**YOUR TASK:**
Look through the listing below and report every line that contains "tape".

[Opening SUPPLIED MATERIAL section]

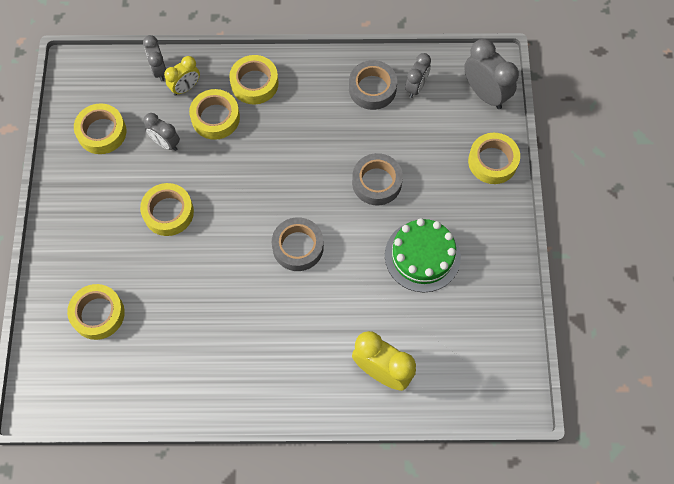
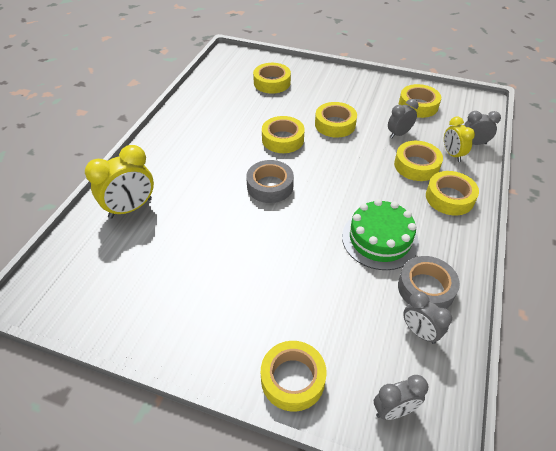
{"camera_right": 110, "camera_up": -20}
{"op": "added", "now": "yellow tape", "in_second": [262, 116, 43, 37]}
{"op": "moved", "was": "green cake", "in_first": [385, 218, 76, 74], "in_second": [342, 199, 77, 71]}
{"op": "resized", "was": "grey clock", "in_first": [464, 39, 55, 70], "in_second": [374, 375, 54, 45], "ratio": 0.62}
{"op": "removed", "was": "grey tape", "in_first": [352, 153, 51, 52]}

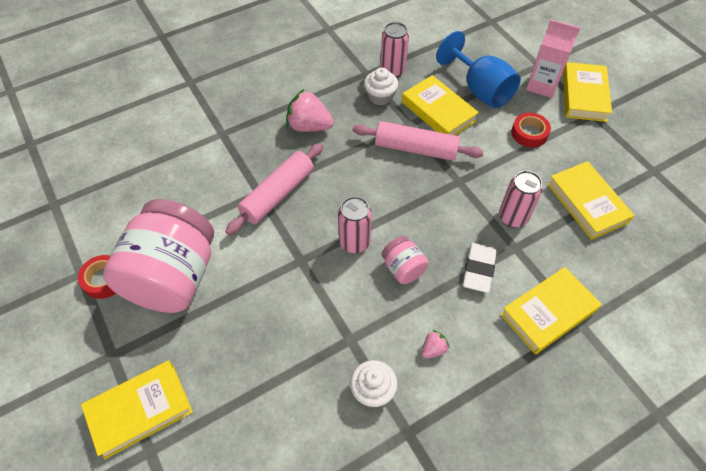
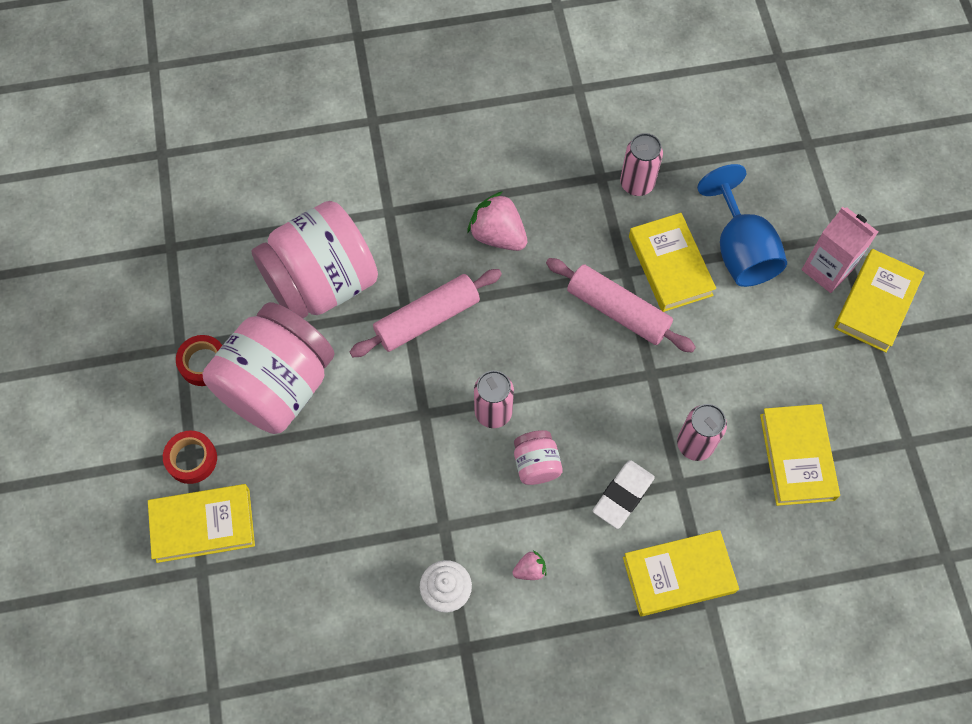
{"camera_right": 20, "camera_up": 10}
{"op": "moved", "was": "red tape", "in_first": [511, 113, 40, 35], "in_second": [163, 431, 54, 53]}
{"op": "added", "now": "pink jar", "in_second": [251, 201, 127, 117]}
{"op": "removed", "was": "white cupcake", "in_first": [364, 68, 34, 38]}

[Closing SUPPLIED MATERIAL section]

**RESPONSE BELOW:**
{"op": "added", "now": "yellow tape", "in_second": [262, 116, 43, 37]}
{"op": "removed", "was": "grey tape", "in_first": [352, 153, 51, 52]}
{"op": "moved", "was": "red tape", "in_first": [511, 113, 40, 35], "in_second": [163, 431, 54, 53]}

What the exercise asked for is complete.